* **GOAL**: Gather each line of the listing that contains the word "time", and copy those lines out in full.

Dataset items
- - - - - - -

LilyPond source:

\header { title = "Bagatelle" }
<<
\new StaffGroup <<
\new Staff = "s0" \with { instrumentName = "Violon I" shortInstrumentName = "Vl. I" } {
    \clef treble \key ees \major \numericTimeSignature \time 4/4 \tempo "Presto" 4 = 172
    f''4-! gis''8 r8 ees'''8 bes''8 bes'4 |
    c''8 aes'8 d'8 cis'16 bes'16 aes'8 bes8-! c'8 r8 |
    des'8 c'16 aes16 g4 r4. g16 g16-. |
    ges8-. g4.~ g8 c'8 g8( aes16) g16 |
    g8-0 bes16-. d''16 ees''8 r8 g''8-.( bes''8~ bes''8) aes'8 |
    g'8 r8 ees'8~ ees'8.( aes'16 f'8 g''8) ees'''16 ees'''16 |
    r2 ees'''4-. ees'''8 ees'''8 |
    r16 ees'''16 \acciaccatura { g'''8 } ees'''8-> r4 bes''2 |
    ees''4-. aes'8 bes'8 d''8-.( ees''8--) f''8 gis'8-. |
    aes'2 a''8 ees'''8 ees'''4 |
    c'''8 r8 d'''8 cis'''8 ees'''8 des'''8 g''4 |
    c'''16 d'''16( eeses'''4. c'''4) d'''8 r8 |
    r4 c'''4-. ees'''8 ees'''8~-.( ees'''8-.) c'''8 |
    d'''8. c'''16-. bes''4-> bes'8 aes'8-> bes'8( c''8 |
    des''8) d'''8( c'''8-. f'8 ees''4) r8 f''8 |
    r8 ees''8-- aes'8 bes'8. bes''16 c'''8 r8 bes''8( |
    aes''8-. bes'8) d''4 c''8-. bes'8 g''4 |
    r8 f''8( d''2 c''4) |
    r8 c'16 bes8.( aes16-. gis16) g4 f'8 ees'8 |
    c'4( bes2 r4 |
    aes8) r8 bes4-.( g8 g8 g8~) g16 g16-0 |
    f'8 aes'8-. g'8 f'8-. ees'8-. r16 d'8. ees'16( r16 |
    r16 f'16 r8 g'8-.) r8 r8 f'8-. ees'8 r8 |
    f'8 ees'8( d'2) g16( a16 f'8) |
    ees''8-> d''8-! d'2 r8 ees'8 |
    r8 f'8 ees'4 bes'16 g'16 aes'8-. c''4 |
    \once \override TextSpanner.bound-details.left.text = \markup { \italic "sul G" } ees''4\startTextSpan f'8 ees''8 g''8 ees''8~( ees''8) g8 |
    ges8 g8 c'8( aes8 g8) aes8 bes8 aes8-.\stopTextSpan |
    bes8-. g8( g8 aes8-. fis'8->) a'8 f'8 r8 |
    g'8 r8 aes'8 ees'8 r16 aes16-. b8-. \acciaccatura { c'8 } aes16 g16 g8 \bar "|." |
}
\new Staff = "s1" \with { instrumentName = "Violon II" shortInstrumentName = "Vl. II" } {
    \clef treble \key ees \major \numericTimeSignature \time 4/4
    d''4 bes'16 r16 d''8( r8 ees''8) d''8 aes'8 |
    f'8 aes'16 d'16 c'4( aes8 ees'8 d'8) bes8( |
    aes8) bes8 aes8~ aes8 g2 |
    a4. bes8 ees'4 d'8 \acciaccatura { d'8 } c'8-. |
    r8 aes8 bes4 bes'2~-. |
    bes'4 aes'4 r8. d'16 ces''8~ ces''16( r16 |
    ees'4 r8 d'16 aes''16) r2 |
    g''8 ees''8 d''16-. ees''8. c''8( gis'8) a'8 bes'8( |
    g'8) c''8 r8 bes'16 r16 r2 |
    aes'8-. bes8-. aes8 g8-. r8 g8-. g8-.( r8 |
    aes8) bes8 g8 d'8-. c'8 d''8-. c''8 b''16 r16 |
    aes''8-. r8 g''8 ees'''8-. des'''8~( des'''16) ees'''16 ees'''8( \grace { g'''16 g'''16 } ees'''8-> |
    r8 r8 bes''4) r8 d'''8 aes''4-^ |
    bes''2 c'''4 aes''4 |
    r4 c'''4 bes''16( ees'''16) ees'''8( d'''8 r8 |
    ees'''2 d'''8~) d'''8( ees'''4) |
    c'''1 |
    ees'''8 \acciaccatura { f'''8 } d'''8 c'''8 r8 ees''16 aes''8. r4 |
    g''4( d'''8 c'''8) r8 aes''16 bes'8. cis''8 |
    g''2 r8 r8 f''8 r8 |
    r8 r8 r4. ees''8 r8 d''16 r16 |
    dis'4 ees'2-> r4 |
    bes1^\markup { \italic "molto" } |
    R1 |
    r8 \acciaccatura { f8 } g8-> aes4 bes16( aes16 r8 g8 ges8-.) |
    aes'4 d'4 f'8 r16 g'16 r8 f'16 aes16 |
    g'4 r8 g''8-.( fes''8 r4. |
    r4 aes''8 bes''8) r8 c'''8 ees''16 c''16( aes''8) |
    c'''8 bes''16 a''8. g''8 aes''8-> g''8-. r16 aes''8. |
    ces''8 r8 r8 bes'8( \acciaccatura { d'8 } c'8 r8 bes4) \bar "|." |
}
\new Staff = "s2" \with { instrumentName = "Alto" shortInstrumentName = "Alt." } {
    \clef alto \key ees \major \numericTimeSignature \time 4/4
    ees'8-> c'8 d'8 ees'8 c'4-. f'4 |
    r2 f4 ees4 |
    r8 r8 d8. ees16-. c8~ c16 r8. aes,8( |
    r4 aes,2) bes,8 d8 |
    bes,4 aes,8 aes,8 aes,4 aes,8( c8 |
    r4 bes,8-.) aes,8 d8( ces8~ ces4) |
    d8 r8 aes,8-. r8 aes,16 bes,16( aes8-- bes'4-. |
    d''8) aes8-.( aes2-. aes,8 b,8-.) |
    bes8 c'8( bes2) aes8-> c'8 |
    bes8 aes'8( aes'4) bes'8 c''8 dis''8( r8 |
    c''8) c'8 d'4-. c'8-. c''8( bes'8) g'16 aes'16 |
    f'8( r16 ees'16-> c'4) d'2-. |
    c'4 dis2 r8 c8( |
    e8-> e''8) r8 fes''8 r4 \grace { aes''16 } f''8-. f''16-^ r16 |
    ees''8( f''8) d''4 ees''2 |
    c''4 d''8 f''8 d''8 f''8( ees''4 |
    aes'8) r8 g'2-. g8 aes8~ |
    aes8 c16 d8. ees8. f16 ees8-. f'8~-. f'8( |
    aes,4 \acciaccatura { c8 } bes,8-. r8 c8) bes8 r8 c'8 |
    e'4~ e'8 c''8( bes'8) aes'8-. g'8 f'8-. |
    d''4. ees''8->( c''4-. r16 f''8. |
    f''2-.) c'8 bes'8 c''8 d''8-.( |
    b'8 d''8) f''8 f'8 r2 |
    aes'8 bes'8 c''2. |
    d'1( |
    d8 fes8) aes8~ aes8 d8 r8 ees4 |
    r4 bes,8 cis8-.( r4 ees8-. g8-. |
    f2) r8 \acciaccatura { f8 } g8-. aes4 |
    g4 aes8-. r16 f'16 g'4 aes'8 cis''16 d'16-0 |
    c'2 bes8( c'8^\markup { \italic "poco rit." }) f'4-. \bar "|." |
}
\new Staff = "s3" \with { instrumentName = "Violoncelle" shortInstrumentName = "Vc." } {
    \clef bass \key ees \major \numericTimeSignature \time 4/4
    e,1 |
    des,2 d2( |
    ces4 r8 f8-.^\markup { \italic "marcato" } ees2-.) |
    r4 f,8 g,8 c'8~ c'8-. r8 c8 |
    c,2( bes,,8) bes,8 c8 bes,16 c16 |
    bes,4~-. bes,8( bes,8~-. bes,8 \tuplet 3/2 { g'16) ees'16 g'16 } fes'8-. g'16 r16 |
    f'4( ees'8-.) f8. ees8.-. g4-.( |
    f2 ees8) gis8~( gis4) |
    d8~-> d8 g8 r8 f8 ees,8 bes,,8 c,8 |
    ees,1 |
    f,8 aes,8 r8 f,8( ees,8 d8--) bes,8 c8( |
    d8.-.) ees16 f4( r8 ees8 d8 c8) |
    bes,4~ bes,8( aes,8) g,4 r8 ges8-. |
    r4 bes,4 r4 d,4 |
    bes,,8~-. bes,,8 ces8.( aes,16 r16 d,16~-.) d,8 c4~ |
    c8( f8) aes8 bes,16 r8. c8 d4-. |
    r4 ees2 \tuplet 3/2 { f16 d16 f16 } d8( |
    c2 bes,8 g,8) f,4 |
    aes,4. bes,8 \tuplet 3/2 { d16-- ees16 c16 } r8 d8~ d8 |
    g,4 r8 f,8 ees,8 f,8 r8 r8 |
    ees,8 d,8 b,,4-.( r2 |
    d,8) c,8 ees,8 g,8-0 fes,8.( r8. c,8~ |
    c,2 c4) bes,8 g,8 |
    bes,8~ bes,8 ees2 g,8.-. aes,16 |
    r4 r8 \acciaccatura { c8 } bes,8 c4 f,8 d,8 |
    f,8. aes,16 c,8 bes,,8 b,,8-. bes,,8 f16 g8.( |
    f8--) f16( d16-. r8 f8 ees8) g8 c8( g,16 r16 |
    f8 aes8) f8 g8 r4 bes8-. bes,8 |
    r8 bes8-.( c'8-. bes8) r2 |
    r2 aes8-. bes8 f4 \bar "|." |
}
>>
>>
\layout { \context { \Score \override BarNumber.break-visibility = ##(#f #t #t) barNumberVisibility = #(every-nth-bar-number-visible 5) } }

- - - - - - -

* **REPLY TO THE TASK**:
    \clef treble \key ees \major \numericTimeSignature \time 4/4 \tempo "Presto" 4 = 172
    \clef treble \key ees \major \numericTimeSignature \time 4/4
    \clef alto \key ees \major \numericTimeSignature \time 4/4
    \clef bass \key ees \major \numericTimeSignature \time 4/4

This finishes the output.